_Action item_.
Return all of the records below verbatim, reproducing every line without alteration.

_Data provided_.
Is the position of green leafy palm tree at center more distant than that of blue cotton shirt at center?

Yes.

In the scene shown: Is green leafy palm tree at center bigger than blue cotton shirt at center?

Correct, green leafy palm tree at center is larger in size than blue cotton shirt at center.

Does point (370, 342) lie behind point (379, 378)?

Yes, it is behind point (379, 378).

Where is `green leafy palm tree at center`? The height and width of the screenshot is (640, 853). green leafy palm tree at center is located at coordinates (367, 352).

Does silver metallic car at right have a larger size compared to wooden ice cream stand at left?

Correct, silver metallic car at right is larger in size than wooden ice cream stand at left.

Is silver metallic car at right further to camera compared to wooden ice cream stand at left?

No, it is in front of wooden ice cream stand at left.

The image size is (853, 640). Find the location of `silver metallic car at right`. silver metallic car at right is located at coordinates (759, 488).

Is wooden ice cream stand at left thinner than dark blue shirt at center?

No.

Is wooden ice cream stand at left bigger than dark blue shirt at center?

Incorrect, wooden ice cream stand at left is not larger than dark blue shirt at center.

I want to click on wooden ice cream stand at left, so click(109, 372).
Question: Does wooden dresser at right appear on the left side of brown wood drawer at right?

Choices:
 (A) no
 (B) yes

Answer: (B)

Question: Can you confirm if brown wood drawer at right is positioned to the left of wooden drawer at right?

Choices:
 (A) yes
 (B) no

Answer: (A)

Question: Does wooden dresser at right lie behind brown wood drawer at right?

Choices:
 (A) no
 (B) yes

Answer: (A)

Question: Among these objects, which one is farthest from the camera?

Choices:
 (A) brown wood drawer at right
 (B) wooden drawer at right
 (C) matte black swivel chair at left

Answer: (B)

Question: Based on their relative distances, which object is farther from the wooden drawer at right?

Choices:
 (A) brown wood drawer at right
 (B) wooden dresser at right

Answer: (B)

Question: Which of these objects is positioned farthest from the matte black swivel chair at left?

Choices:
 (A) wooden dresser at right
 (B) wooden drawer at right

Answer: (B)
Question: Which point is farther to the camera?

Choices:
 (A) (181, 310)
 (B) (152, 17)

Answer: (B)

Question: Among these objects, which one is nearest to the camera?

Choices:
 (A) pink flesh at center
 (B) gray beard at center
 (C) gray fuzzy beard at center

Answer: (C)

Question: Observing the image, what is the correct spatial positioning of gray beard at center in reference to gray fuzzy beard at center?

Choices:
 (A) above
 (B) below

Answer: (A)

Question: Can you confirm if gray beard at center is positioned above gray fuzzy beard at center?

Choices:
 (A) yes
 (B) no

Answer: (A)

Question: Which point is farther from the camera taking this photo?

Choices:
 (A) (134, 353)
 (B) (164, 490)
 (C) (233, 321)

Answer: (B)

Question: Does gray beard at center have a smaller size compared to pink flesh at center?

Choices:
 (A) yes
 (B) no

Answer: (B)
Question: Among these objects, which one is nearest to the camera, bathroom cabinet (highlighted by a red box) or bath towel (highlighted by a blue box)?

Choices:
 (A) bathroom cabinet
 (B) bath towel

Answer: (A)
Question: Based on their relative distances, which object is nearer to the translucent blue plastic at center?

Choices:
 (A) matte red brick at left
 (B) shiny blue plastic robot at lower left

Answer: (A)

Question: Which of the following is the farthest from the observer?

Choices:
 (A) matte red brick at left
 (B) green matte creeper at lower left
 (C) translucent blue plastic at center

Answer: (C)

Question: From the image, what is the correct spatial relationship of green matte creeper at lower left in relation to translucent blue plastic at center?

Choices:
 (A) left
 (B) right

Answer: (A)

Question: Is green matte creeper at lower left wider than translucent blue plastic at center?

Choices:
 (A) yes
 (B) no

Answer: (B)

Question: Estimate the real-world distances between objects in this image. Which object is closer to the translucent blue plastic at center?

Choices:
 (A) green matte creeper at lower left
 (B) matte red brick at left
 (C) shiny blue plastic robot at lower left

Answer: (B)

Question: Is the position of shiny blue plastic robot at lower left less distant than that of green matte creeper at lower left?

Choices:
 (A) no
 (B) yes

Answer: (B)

_Task response_.
Is the position of green leafy palm tree at center more distant than that of blue cotton shirt at center?

Yes.

In the scene shown: Is green leafy palm tree at center bigger than blue cotton shirt at center?

Correct, green leafy palm tree at center is larger in size than blue cotton shirt at center.

Does point (370, 342) lie behind point (379, 378)?

Yes, it is behind point (379, 378).

Where is `green leafy palm tree at center`? The height and width of the screenshot is (640, 853). green leafy palm tree at center is located at coordinates (367, 352).

Does silver metallic car at right have a larger size compared to wooden ice cream stand at left?

Correct, silver metallic car at right is larger in size than wooden ice cream stand at left.

Is silver metallic car at right further to camera compared to wooden ice cream stand at left?

No, it is in front of wooden ice cream stand at left.

The image size is (853, 640). Find the location of `silver metallic car at right`. silver metallic car at right is located at coordinates (759, 488).

Is wooden ice cream stand at left thinner than dark blue shirt at center?

No.

Is wooden ice cream stand at left bigger than dark blue shirt at center?

Incorrect, wooden ice cream stand at left is not larger than dark blue shirt at center.

I want to click on wooden ice cream stand at left, so click(109, 372).
Question: Does wooden dresser at right appear on the left side of brown wood drawer at right?

Choices:
 (A) no
 (B) yes

Answer: (B)

Question: Can you confirm if brown wood drawer at right is positioned to the left of wooden drawer at right?

Choices:
 (A) yes
 (B) no

Answer: (A)

Question: Does wooden dresser at right lie behind brown wood drawer at right?

Choices:
 (A) no
 (B) yes

Answer: (A)

Question: Among these objects, which one is farthest from the camera?

Choices:
 (A) brown wood drawer at right
 (B) wooden drawer at right
 (C) matte black swivel chair at left

Answer: (B)

Question: Based on their relative distances, which object is farther from the wooden drawer at right?

Choices:
 (A) brown wood drawer at right
 (B) wooden dresser at right

Answer: (B)

Question: Which of these objects is positioned farthest from the matte black swivel chair at left?

Choices:
 (A) wooden dresser at right
 (B) wooden drawer at right

Answer: (B)
Question: Which point is farther to the camera?

Choices:
 (A) (181, 310)
 (B) (152, 17)

Answer: (B)

Question: Among these objects, which one is nearest to the camera?

Choices:
 (A) pink flesh at center
 (B) gray beard at center
 (C) gray fuzzy beard at center

Answer: (C)

Question: Observing the image, what is the correct spatial positioning of gray beard at center in reference to gray fuzzy beard at center?

Choices:
 (A) above
 (B) below

Answer: (A)

Question: Can you confirm if gray beard at center is positioned above gray fuzzy beard at center?

Choices:
 (A) yes
 (B) no

Answer: (A)

Question: Which point is farther from the camera taking this photo?

Choices:
 (A) (134, 353)
 (B) (164, 490)
 (C) (233, 321)

Answer: (B)

Question: Does gray beard at center have a smaller size compared to pink flesh at center?

Choices:
 (A) yes
 (B) no

Answer: (B)
Question: Among these objects, which one is nearest to the camera, bathroom cabinet (highlighted by a red box) or bath towel (highlighted by a blue box)?

Choices:
 (A) bathroom cabinet
 (B) bath towel

Answer: (A)
Question: Based on their relative distances, which object is nearer to the translucent blue plastic at center?

Choices:
 (A) matte red brick at left
 (B) shiny blue plastic robot at lower left

Answer: (A)

Question: Which of the following is the farthest from the observer?

Choices:
 (A) matte red brick at left
 (B) green matte creeper at lower left
 (C) translucent blue plastic at center

Answer: (C)

Question: From the image, what is the correct spatial relationship of green matte creeper at lower left in relation to translucent blue plastic at center?

Choices:
 (A) left
 (B) right

Answer: (A)

Question: Is green matte creeper at lower left wider than translucent blue plastic at center?

Choices:
 (A) yes
 (B) no

Answer: (B)

Question: Estimate the real-world distances between objects in this image. Which object is closer to the translucent blue plastic at center?

Choices:
 (A) green matte creeper at lower left
 (B) matte red brick at left
 (C) shiny blue plastic robot at lower left

Answer: (B)

Question: Is the position of shiny blue plastic robot at lower left less distant than that of green matte creeper at lower left?

Choices:
 (A) no
 (B) yes

Answer: (B)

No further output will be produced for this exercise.